> [Work order]
Give again, unchanged, the line that contains "C1: none -> 1nF (KEY, VBAT)" together with every line that follows it until the entries end.

> [Record set]
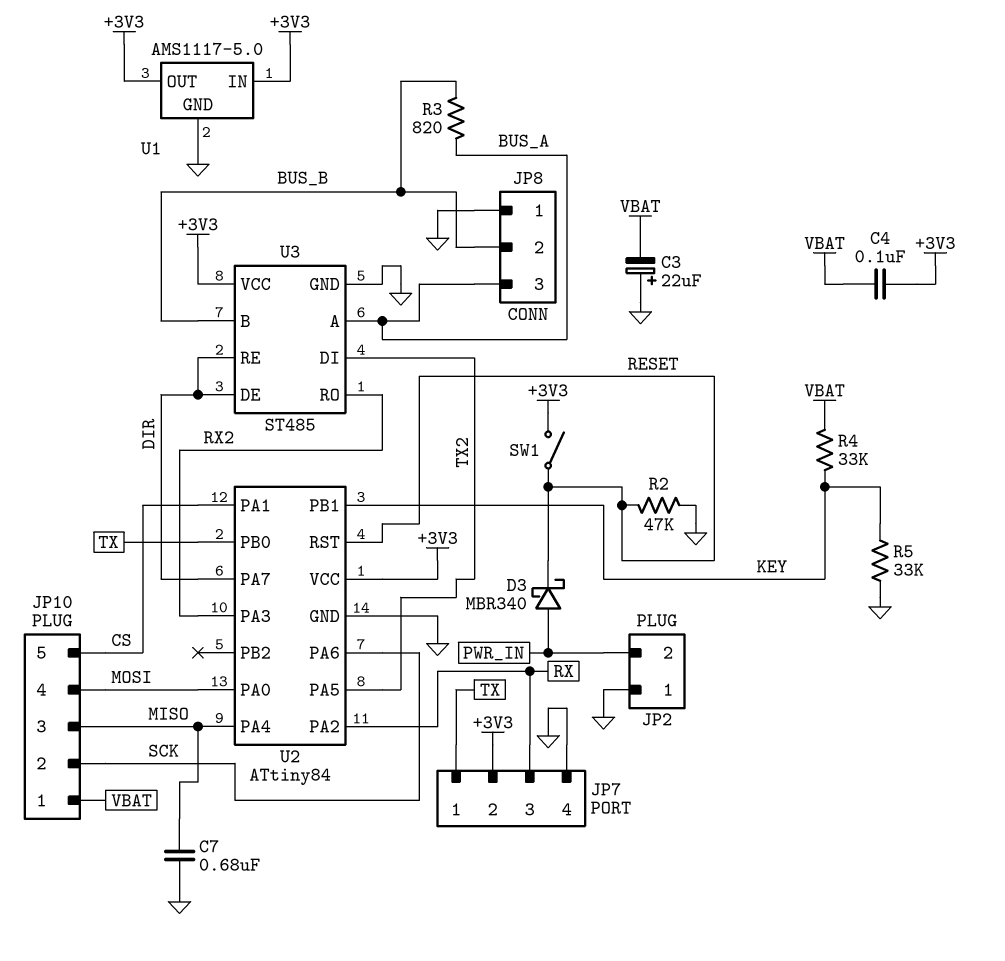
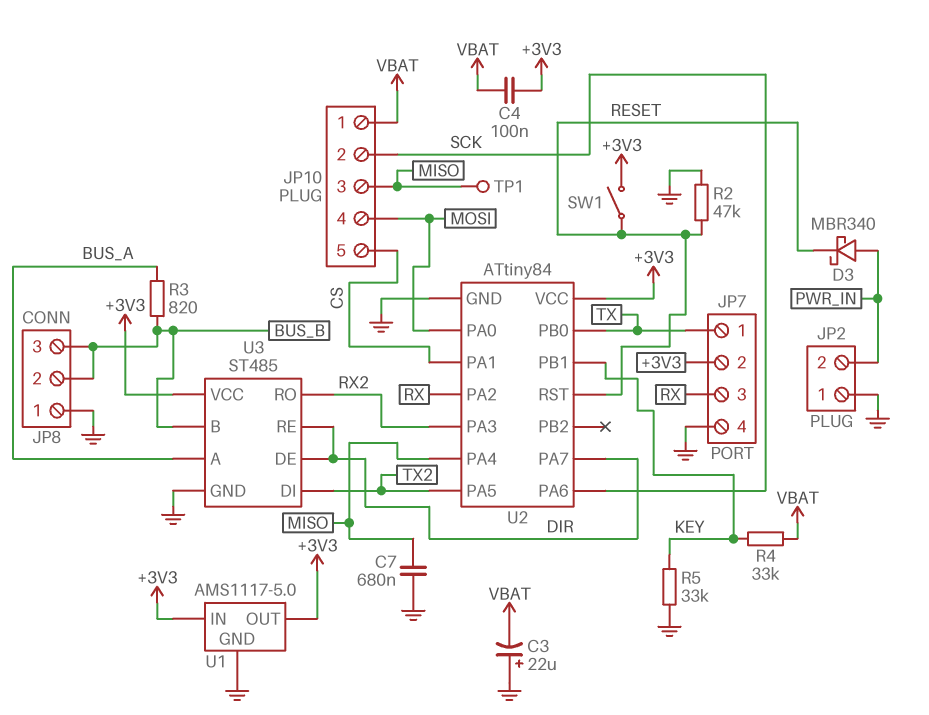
JP8 pin 3: BUS_A -> BUS_B
TP1: none -> test point (MISO)

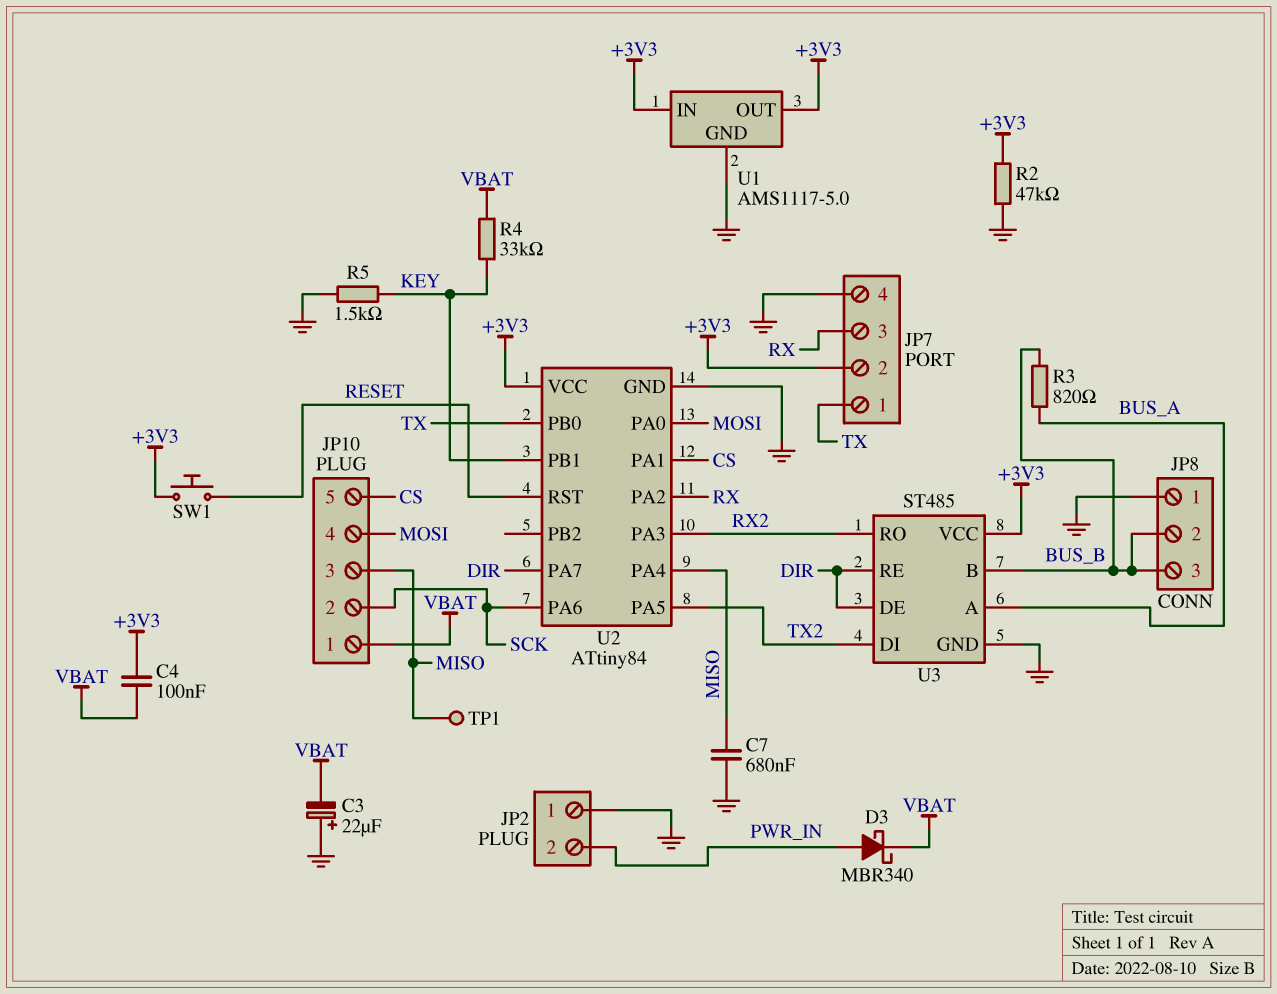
D3: schottky MBR340 (A PWR_IN, K RESET) -> schottky MBR340 (A PWR_IN, K VBAT)
R2: 47k (GND, RESET) -> 47k (+3V3, GND)
R5: 33k (GND, KEY) -> 1.5k (GND, KEY)
SW1: switch (+3V3, RESET) -> button (+3V3, RESET)

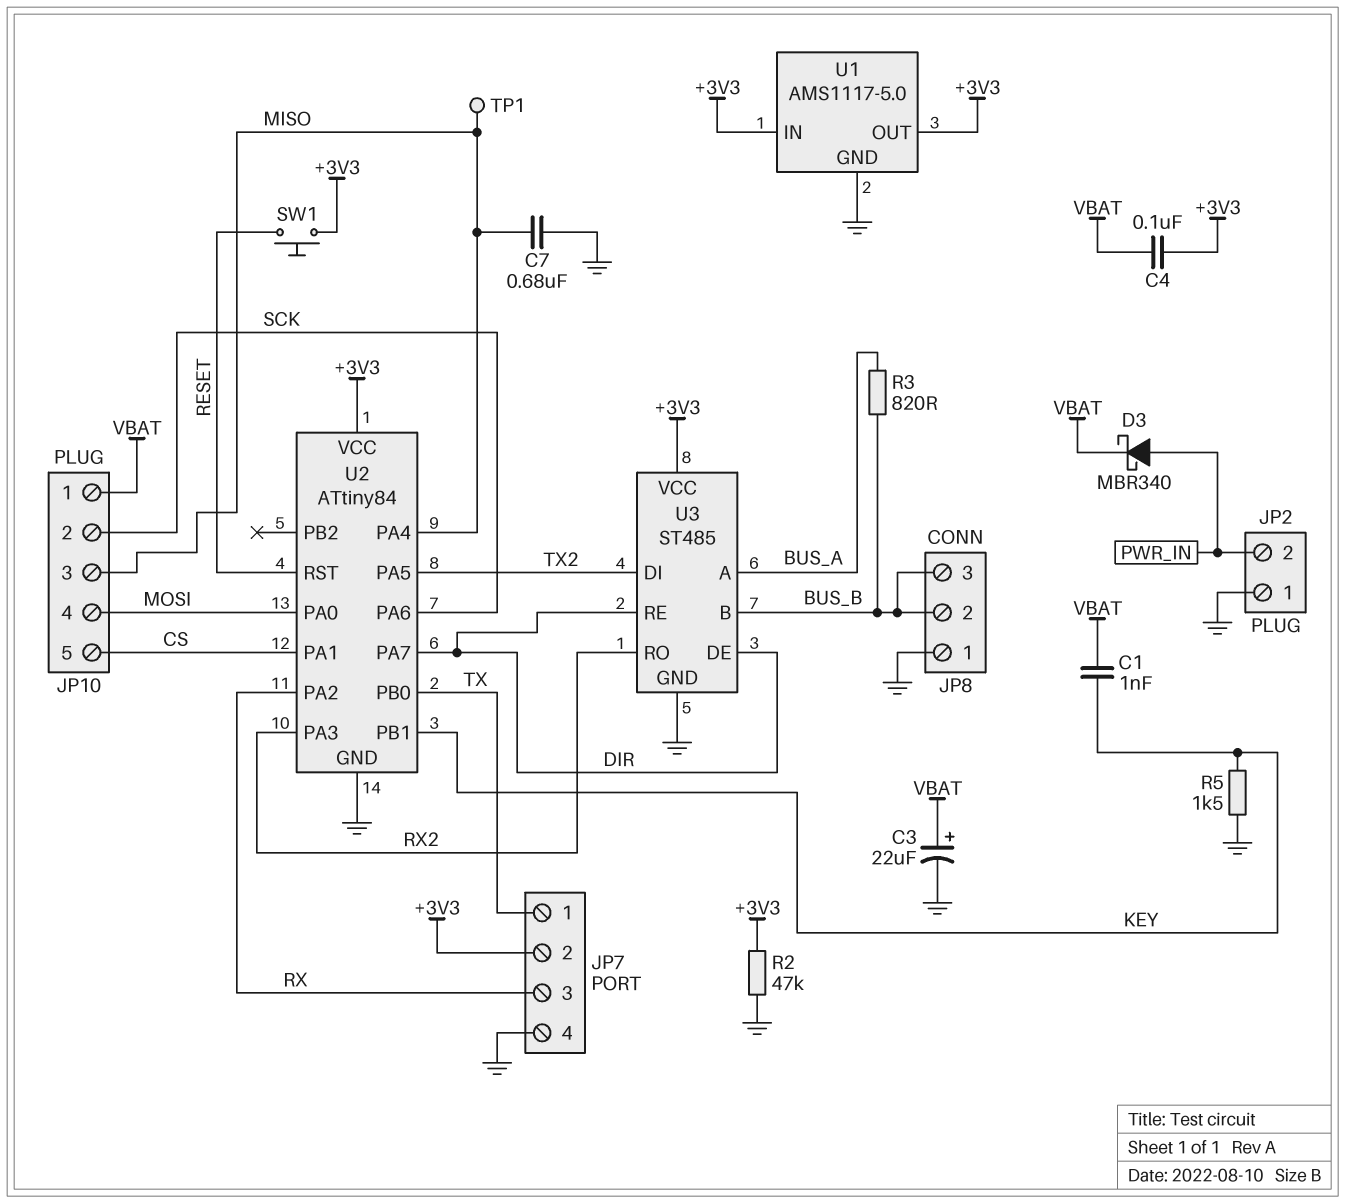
C1: none -> 1nF (KEY, VBAT)
C3: 22uF (plus GND, minus VBAT) -> 22uF (plus VBAT, minus GND)
R4: 33k (KEY, VBAT) -> none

> [Written reply]
C1: none -> 1nF (KEY, VBAT)
C3: 22uF (plus GND, minus VBAT) -> 22uF (plus VBAT, minus GND)
R4: 33k (KEY, VBAT) -> none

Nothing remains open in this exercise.